INSTRUCTIONS TO FOLLOW: Identify each line below that contains the word "cone", and copy it out.

Object change descriptions
------------------------------------------------------------------------
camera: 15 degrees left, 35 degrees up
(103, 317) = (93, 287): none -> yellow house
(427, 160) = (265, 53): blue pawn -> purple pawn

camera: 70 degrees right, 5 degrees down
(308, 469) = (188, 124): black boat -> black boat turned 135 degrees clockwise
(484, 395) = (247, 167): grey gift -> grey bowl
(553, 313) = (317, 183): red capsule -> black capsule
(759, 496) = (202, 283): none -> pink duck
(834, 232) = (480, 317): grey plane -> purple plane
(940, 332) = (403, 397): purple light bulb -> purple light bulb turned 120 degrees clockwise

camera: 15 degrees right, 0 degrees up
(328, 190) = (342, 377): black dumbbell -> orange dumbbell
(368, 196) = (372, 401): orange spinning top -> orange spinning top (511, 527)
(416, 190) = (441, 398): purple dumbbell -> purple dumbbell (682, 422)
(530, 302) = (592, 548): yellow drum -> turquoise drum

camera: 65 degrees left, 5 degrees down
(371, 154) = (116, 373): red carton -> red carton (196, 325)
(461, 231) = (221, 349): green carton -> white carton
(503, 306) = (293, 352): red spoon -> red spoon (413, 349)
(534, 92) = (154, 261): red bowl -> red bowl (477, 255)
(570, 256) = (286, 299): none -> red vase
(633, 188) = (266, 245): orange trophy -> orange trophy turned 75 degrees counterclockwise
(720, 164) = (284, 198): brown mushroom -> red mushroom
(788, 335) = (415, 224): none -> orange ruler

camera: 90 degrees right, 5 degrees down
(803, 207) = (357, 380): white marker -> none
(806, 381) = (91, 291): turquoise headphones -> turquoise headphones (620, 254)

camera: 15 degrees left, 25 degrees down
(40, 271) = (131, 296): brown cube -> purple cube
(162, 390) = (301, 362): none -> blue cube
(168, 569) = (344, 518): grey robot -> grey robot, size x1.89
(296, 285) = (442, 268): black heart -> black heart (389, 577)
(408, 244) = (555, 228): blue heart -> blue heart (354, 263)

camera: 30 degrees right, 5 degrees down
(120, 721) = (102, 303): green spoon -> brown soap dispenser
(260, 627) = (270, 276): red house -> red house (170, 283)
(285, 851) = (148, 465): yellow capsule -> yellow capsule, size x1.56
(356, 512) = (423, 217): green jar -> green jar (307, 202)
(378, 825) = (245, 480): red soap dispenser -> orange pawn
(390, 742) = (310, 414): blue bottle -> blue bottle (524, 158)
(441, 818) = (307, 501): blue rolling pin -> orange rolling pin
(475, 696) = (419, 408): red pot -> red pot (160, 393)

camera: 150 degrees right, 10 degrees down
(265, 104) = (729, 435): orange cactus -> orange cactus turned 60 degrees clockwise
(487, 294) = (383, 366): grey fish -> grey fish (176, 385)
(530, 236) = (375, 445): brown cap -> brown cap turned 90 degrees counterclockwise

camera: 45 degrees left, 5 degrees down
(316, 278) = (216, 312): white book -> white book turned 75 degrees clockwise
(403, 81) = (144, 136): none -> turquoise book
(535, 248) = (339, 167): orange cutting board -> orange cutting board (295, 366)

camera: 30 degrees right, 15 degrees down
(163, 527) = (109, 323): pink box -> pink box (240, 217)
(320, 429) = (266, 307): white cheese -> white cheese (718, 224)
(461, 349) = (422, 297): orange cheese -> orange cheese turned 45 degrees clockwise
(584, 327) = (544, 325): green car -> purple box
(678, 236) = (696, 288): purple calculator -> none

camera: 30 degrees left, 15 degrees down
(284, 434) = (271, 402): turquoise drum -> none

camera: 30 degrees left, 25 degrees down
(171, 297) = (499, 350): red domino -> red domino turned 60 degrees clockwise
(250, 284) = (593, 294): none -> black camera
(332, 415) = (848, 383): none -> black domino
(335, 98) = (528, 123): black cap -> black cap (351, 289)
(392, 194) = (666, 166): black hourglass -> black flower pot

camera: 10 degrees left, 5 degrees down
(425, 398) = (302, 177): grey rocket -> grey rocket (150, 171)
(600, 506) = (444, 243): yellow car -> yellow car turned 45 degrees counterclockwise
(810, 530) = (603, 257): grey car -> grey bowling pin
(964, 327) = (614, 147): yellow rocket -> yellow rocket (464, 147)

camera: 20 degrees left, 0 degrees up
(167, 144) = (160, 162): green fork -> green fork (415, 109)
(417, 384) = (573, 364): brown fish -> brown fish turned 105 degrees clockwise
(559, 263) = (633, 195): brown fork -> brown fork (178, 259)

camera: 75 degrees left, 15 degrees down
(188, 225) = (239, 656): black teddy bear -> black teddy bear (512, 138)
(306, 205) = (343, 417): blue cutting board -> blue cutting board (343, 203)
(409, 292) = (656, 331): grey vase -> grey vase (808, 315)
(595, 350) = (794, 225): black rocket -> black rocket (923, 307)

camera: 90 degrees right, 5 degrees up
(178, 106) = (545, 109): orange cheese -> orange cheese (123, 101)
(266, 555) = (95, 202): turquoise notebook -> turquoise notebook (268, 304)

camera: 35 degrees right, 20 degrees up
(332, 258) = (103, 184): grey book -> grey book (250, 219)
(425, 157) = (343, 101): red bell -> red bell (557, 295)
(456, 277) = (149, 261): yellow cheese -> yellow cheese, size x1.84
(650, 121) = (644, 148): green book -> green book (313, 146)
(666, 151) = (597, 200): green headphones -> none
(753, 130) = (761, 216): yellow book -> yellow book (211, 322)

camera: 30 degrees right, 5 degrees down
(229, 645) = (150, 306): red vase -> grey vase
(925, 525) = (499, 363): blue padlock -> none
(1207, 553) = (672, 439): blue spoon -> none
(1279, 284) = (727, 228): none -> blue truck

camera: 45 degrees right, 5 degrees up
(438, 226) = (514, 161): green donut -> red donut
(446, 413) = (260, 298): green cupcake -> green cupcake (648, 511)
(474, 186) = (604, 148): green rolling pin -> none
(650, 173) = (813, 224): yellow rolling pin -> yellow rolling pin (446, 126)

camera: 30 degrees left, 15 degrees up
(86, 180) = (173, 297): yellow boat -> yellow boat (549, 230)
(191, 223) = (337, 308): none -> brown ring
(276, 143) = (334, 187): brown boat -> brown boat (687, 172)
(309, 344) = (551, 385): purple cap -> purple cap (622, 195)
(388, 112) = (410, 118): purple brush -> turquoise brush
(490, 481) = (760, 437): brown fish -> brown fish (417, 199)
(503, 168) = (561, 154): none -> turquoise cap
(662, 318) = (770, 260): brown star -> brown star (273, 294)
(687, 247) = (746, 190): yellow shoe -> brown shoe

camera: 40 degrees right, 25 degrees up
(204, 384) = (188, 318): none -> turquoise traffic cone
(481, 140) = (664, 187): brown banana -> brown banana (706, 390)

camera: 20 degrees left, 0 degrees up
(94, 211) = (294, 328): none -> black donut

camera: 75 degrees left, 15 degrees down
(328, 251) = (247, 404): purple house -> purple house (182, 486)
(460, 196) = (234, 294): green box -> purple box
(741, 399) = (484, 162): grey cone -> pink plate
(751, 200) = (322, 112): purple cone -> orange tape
------------------------------------------------------------------------
RESULT FOR THIS EXERCISE:
(204, 384) = (188, 318): none -> turquoise traffic cone
(741, 399) = (484, 162): grey cone -> pink plate
(751, 200) = (322, 112): purple cone -> orange tape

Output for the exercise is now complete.